Data records:

..........

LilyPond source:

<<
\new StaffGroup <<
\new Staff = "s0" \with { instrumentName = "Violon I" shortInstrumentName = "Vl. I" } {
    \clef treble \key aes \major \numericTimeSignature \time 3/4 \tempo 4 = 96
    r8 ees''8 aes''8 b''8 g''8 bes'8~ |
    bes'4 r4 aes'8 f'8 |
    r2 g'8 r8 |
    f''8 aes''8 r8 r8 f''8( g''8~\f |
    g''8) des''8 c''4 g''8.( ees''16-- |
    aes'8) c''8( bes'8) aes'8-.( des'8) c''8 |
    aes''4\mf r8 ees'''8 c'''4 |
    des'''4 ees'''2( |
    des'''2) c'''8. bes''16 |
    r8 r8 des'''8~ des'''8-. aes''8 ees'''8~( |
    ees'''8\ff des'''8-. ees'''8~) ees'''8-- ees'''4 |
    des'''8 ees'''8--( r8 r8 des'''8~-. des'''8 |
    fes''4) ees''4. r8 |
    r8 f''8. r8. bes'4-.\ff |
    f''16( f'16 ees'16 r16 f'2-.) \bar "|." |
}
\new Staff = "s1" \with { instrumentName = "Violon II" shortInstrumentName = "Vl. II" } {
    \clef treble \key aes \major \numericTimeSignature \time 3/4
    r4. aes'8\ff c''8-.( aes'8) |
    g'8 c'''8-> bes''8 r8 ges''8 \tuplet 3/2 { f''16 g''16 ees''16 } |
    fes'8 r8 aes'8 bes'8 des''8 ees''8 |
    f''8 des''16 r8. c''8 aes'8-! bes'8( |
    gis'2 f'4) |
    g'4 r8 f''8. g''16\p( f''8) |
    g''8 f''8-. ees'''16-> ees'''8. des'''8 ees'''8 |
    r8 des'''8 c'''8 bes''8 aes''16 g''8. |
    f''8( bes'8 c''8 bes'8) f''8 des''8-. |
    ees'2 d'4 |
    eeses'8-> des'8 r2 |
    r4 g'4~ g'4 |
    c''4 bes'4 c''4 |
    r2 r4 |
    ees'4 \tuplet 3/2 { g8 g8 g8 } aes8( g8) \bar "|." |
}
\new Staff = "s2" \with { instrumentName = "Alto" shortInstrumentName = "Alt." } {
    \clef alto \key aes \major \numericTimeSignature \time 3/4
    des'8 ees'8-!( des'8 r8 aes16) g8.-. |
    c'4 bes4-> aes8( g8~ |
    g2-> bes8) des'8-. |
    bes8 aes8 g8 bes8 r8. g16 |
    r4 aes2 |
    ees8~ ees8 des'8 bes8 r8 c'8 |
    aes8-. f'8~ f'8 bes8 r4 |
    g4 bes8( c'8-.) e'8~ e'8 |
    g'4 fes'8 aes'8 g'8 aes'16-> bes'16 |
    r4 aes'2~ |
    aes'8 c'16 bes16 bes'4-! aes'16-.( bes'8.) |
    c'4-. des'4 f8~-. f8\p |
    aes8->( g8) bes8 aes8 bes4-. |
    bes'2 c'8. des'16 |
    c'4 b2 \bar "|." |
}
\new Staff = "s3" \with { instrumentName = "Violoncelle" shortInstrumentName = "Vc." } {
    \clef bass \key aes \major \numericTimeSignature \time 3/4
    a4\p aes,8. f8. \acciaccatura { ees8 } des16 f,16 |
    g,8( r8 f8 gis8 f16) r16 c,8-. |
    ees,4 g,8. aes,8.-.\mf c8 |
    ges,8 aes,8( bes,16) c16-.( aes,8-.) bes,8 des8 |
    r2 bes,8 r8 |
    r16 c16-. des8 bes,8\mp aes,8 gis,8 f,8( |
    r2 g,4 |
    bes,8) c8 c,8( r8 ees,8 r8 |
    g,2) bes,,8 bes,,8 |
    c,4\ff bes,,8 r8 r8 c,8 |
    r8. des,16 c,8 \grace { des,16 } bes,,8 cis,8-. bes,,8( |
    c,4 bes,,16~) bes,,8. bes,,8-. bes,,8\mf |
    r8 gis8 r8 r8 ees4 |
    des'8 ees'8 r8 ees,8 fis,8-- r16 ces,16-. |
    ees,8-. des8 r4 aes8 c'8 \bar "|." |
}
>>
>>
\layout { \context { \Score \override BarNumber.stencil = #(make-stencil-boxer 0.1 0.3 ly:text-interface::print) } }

..........

SHORT TASK: Please gather every line in the rows above that contains the string "treble".

SOLUTION TO THIS PROBLEM:
    \clef treble \key aes \major \numericTimeSignature \time 3/4 \tempo 4 = 96
    \clef treble \key aes \major \numericTimeSignature \time 3/4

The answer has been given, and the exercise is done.